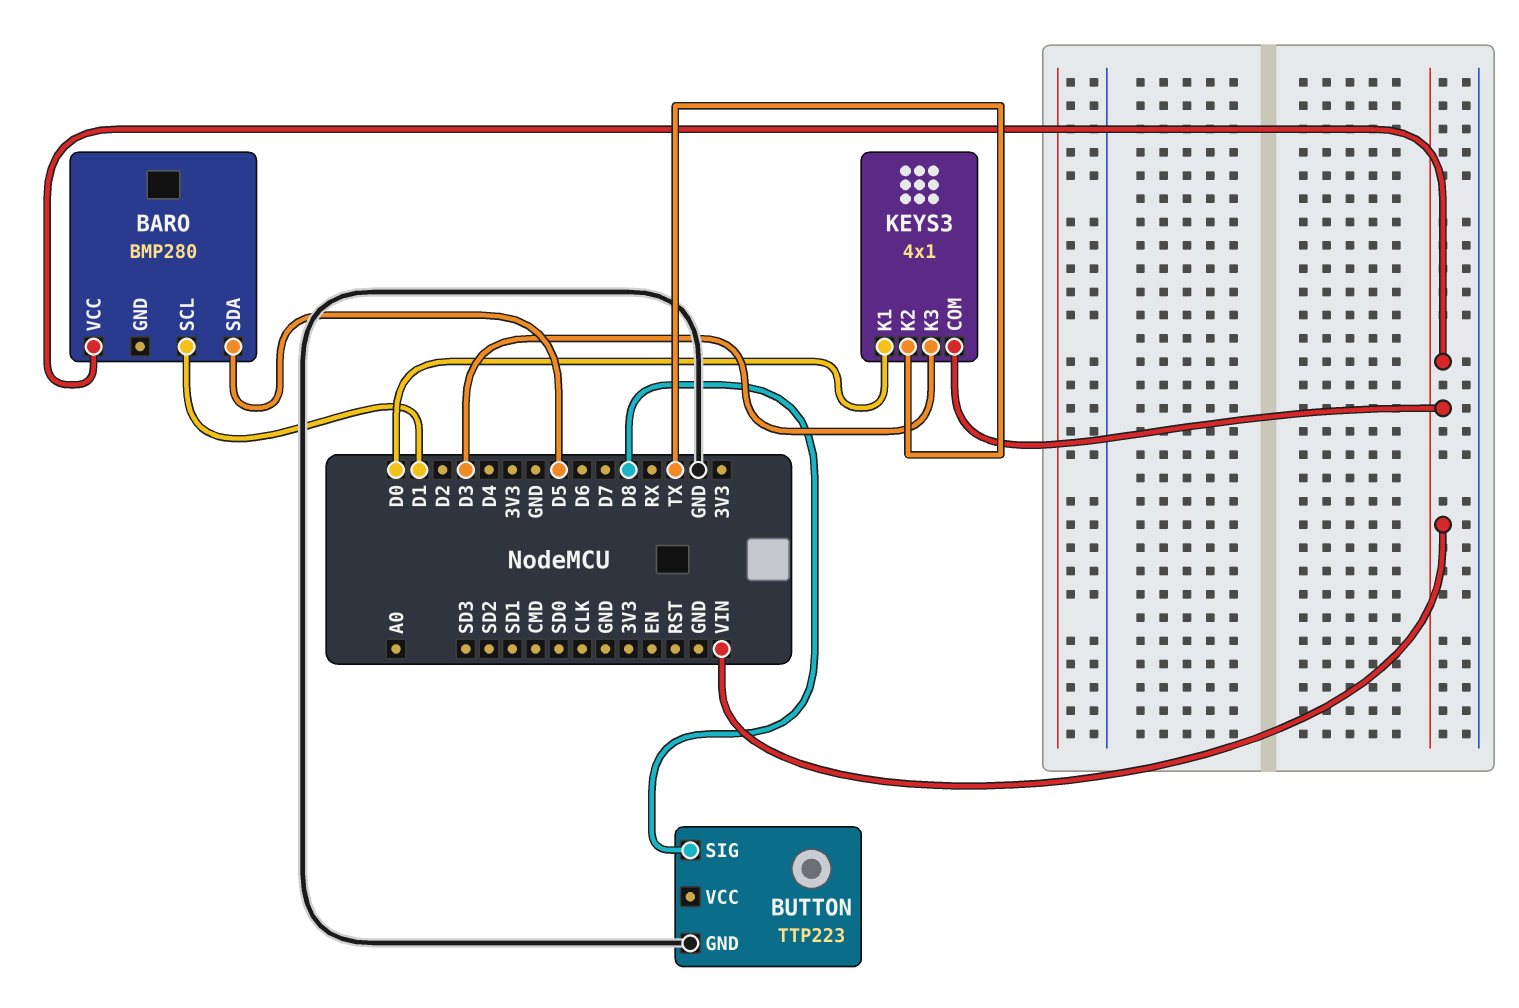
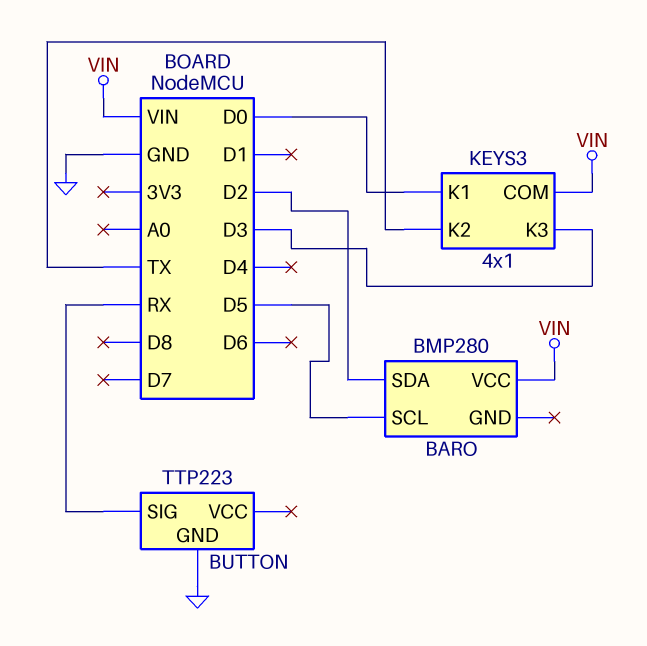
BARO pin SCL: D1 -> D5
BARO pin SDA: D5 -> D2
BUTTON pin SIG: D8 -> RX

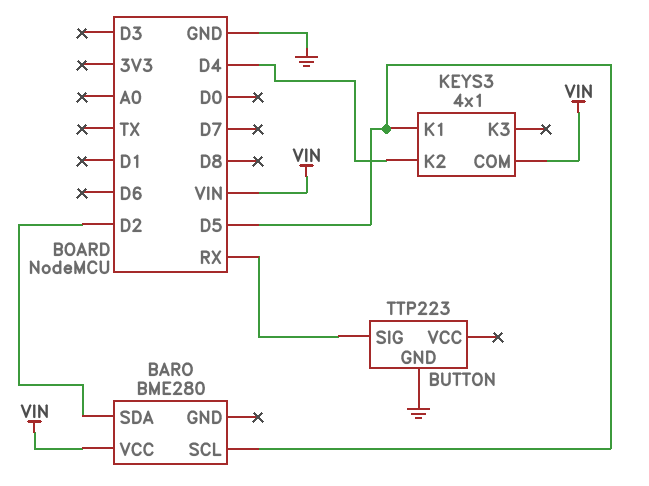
BARO: BMP280 -> BME280
KEYS3 pin K1: D0 -> D5
KEYS3 pin K2: TX -> D4
KEYS3 pin K3: D3 -> none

DIRECTIONS FOR THIS TASK - Transcribe all the lines above exactly; any image among them is skipped.

SOLVED PROBLEM -
BARO pin SCL: D1 -> D5
BARO pin SDA: D5 -> D2
BUTTON pin SIG: D8 -> RX

BARO: BMP280 -> BME280
KEYS3 pin K1: D0 -> D5
KEYS3 pin K2: TX -> D4
KEYS3 pin K3: D3 -> none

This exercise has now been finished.